*** Opening Available records ***

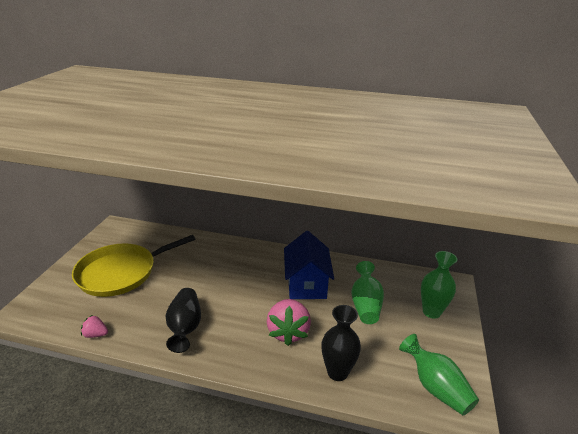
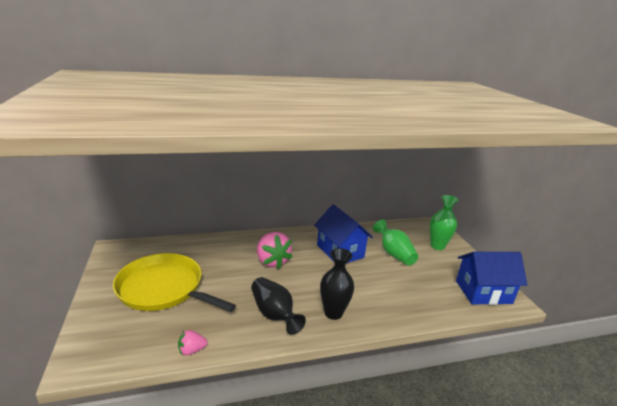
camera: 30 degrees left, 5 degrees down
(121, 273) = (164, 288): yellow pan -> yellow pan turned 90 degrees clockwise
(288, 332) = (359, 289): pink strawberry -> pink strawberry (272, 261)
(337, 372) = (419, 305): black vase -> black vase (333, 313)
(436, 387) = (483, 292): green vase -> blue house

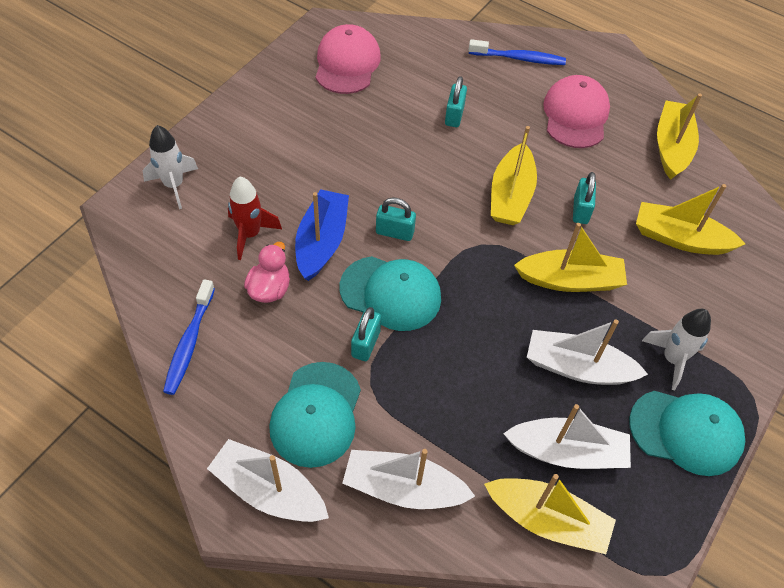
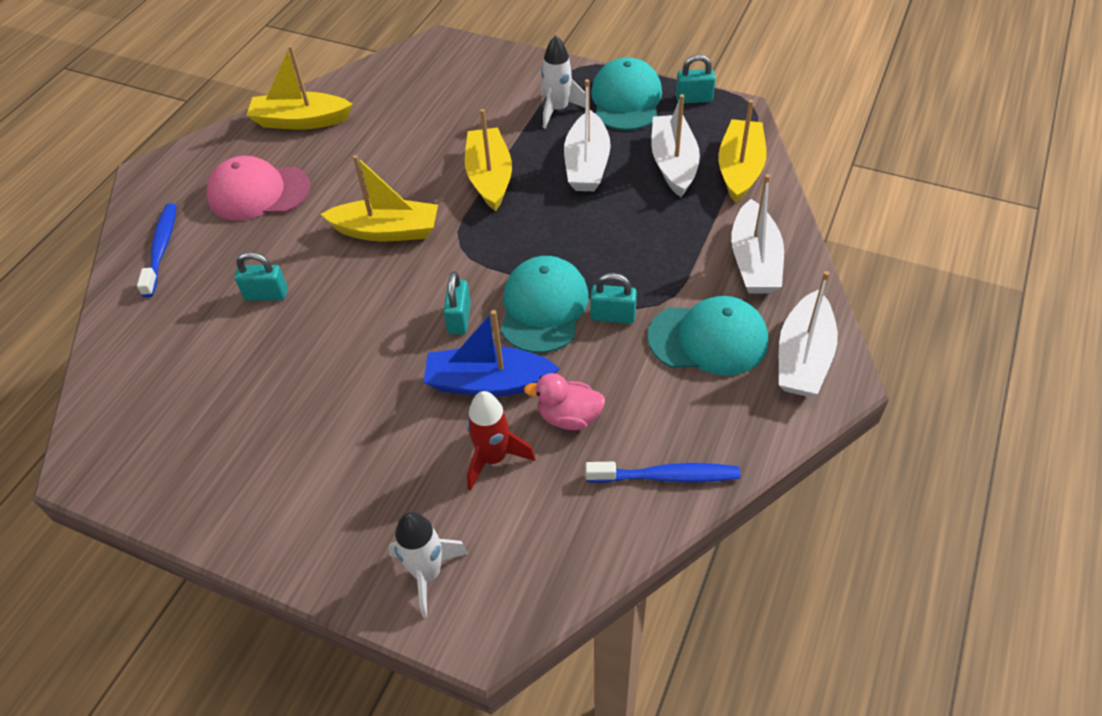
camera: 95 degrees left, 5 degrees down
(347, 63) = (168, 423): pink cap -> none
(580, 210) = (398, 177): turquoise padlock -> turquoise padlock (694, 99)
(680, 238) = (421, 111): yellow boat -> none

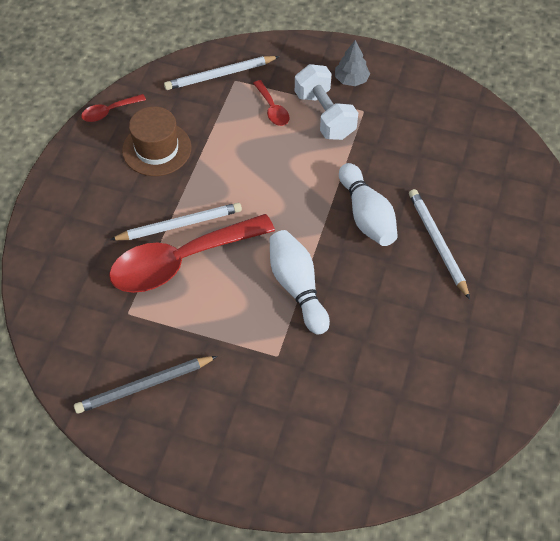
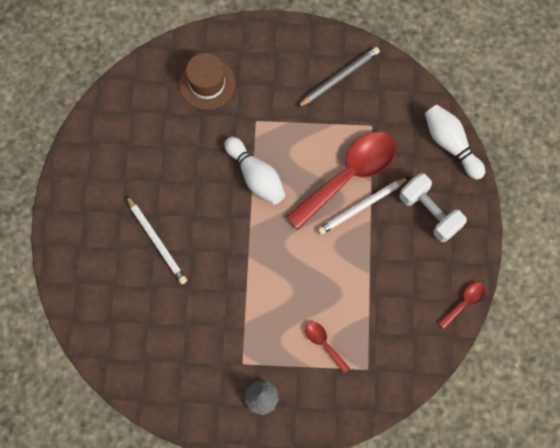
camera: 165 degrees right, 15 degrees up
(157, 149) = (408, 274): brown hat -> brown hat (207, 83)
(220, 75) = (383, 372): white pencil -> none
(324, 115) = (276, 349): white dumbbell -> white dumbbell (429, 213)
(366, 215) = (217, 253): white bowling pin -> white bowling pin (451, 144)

*** Closing Available records ***
*** Opening Available records ***

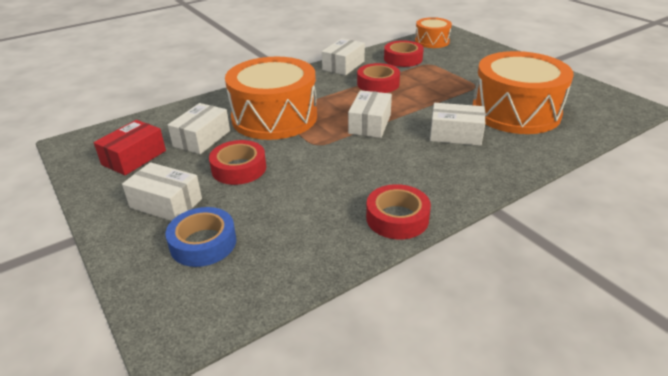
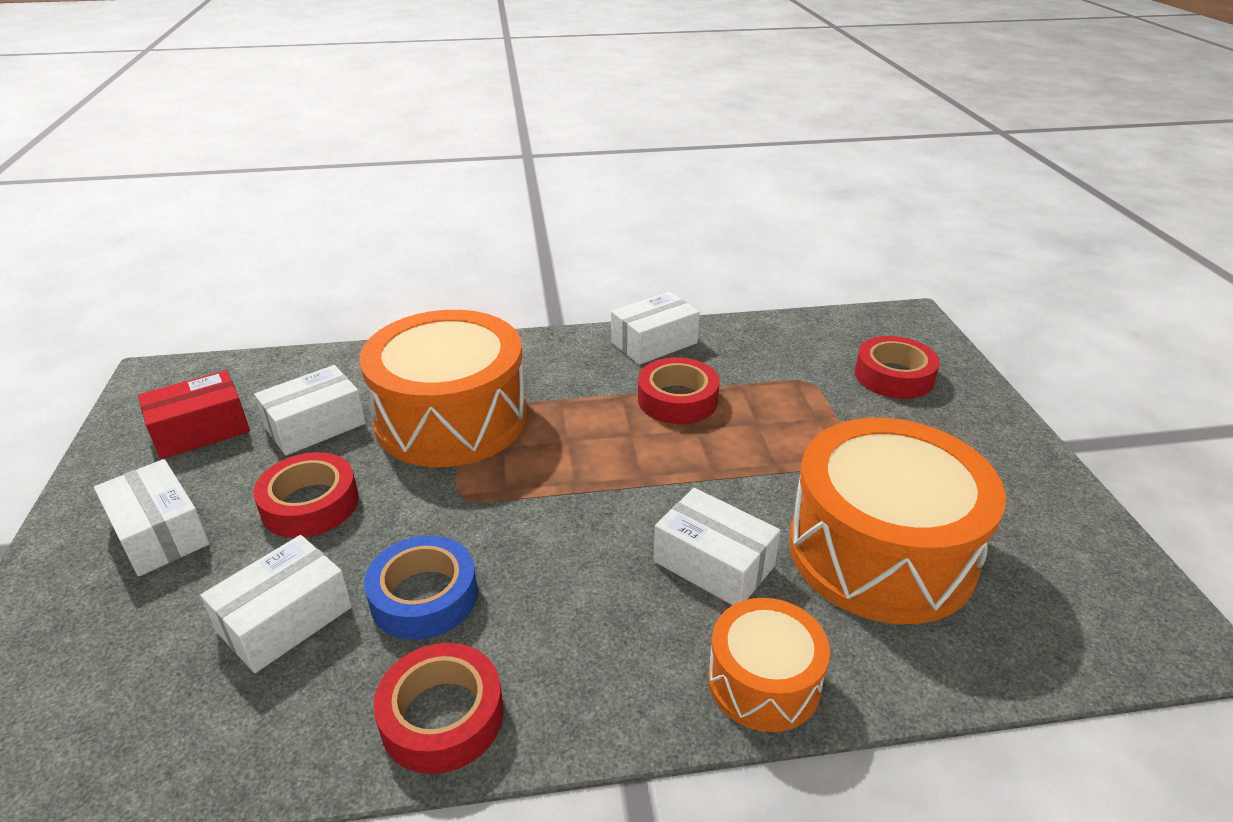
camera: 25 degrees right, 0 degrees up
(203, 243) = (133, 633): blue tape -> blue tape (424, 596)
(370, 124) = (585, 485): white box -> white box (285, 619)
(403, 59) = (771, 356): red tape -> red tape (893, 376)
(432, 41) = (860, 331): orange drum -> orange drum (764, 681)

*** Closing Available records ***

Work instruction: Begin with the line above that has "(370, 124) = (585, 485): white" and continue through the line that has "(432, 41) = (860, 331): orange", setting each one down exactly. Stop there.

Worked solution:
(370, 124) = (585, 485): white box -> white box (285, 619)
(403, 59) = (771, 356): red tape -> red tape (893, 376)
(432, 41) = (860, 331): orange drum -> orange drum (764, 681)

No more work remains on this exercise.